■ **Data**:

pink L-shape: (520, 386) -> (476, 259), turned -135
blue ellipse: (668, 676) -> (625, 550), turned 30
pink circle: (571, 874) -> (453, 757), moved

---

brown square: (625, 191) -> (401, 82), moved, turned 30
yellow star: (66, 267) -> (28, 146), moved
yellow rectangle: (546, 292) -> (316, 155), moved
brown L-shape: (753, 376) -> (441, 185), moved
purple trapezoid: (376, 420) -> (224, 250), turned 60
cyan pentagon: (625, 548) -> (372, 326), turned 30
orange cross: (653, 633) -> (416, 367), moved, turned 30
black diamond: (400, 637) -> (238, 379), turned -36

■ **Your instructions**: Count how many lines in the data above include the string "shape", and write only that number.

■ **Answer space**: 2